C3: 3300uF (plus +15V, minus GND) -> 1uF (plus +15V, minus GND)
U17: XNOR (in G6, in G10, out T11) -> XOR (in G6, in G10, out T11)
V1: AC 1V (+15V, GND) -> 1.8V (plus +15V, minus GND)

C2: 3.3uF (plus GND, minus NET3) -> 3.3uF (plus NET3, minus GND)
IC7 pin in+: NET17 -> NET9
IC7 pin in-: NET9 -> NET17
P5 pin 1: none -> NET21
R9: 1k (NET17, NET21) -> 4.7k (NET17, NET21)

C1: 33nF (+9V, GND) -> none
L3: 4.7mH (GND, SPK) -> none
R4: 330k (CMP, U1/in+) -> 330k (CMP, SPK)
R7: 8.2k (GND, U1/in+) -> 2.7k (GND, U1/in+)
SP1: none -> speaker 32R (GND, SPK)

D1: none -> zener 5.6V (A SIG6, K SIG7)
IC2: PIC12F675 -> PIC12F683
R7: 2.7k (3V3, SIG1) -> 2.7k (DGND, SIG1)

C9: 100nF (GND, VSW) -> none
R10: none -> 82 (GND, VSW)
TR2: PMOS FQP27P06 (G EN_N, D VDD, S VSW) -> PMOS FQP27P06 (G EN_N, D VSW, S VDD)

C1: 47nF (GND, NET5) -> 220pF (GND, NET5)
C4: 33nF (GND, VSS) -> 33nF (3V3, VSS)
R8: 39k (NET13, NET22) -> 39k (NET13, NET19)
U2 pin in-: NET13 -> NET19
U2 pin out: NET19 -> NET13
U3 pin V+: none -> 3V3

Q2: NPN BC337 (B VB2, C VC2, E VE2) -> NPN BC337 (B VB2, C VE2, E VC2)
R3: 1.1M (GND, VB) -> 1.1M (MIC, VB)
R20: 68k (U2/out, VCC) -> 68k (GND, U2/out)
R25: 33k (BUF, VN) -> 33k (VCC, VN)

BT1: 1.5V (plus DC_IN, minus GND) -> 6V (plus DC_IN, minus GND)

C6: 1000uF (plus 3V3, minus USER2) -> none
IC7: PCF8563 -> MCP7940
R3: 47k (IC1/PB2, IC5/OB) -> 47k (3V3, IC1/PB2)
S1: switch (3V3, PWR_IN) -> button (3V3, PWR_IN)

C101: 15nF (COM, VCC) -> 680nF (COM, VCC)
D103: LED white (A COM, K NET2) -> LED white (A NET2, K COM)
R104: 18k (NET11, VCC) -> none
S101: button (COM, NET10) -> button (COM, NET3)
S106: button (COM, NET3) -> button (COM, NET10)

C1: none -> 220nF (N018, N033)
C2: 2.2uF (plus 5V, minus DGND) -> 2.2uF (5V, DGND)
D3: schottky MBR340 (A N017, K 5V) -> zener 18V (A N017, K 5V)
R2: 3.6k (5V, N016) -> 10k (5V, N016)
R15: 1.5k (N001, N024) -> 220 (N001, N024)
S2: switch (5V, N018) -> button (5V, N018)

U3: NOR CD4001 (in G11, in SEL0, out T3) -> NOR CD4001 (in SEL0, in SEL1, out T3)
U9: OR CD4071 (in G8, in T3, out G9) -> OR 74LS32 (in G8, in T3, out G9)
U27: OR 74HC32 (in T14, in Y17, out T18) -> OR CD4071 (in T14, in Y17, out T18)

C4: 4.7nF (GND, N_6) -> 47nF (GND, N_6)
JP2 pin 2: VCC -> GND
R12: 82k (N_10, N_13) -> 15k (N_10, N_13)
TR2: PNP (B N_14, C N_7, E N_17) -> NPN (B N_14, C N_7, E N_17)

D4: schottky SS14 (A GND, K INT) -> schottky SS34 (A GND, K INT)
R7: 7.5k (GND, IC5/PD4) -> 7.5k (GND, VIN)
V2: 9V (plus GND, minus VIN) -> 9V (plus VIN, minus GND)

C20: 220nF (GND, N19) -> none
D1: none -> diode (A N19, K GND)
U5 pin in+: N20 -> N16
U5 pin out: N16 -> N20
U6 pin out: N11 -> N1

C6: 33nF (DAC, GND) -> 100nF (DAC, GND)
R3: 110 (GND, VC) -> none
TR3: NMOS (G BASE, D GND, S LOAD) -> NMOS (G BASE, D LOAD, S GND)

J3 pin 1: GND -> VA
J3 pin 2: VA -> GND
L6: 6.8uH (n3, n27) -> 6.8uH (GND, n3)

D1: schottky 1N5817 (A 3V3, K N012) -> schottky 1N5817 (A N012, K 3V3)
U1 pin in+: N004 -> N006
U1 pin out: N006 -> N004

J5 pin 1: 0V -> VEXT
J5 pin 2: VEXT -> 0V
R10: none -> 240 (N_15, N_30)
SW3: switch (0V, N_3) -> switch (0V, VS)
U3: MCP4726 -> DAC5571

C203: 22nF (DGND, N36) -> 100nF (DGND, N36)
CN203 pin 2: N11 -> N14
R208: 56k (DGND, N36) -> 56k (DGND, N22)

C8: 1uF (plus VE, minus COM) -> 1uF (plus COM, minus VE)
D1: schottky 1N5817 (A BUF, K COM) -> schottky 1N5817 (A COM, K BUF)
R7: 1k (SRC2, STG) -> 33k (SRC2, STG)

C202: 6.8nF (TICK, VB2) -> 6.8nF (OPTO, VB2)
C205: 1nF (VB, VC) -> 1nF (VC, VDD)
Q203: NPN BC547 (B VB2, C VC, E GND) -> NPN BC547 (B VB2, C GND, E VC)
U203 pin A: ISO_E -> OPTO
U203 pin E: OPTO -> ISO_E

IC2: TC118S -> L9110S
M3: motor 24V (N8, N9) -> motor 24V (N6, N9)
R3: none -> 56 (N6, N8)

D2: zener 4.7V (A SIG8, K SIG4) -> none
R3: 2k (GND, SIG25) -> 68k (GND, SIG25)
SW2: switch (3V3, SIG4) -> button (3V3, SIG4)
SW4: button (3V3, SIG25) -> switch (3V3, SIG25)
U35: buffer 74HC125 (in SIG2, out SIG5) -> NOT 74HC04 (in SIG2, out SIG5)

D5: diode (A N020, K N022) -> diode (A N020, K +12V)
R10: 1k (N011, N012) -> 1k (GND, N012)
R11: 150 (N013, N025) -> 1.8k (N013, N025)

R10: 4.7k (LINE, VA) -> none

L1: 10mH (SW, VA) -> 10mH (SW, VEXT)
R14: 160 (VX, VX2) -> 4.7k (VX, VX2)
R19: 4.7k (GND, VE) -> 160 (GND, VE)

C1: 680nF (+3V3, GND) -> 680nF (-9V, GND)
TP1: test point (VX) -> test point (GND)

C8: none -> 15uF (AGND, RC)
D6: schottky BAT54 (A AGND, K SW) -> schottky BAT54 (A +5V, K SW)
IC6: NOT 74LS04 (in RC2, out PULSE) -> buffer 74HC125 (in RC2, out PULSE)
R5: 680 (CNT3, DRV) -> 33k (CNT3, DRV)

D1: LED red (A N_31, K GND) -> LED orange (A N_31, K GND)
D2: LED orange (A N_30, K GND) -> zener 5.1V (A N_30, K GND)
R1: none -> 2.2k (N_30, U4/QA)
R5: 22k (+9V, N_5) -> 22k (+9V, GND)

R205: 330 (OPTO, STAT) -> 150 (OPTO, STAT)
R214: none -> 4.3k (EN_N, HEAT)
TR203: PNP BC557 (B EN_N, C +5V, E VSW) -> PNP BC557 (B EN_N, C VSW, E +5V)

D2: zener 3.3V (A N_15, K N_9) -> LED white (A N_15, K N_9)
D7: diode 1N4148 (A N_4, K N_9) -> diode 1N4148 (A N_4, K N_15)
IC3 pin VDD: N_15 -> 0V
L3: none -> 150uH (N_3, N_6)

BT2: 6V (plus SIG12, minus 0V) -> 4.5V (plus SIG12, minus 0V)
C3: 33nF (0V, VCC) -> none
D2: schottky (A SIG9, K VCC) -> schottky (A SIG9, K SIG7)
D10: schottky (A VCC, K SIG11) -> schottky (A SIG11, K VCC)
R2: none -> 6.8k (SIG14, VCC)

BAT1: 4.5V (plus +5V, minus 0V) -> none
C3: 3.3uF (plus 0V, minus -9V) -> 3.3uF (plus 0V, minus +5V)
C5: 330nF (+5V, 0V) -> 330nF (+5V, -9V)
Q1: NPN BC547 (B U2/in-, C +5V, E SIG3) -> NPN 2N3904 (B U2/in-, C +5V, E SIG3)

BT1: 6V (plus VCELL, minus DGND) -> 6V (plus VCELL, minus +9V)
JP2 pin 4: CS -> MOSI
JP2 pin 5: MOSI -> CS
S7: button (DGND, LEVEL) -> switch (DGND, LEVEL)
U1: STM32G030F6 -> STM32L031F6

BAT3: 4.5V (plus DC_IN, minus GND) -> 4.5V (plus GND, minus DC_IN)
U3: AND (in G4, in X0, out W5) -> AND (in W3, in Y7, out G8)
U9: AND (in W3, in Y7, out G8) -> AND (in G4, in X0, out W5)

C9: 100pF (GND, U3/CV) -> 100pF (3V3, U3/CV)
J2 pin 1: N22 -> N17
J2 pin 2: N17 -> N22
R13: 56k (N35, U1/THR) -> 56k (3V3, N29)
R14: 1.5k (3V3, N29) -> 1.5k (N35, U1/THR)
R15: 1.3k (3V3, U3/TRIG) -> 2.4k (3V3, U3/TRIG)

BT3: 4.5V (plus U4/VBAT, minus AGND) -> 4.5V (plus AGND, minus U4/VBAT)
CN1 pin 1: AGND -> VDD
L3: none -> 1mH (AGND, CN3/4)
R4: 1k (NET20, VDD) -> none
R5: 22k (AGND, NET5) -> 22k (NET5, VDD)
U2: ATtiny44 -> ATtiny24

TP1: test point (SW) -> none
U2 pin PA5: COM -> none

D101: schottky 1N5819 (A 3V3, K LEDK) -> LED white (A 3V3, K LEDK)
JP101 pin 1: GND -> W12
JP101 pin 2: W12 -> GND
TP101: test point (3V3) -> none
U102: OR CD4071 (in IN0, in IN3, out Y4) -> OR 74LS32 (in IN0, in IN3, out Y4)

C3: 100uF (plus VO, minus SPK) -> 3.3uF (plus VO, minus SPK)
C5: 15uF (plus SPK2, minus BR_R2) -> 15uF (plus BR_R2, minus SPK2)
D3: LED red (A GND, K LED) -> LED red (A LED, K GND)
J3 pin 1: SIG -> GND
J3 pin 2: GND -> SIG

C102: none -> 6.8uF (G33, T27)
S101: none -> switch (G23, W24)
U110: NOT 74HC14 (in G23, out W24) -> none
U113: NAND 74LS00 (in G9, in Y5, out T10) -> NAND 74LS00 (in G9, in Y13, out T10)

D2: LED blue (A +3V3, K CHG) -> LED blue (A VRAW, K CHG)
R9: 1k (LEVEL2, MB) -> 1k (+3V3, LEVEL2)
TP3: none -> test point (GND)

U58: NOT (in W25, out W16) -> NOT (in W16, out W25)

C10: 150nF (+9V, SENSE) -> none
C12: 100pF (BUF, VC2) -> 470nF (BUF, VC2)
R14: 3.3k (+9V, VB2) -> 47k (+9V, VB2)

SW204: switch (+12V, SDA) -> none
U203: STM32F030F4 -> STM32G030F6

******************************

- EXERCISE -
In the listing, find every line with the word "diode" and return it.

- PROBLEM SOLUTION -
D1: none -> diode (A N19, K GND)
D5: diode (A N020, K N022) -> diode (A N020, K +12V)
D7: diode 1N4148 (A N_4, K N_9) -> diode 1N4148 (A N_4, K N_15)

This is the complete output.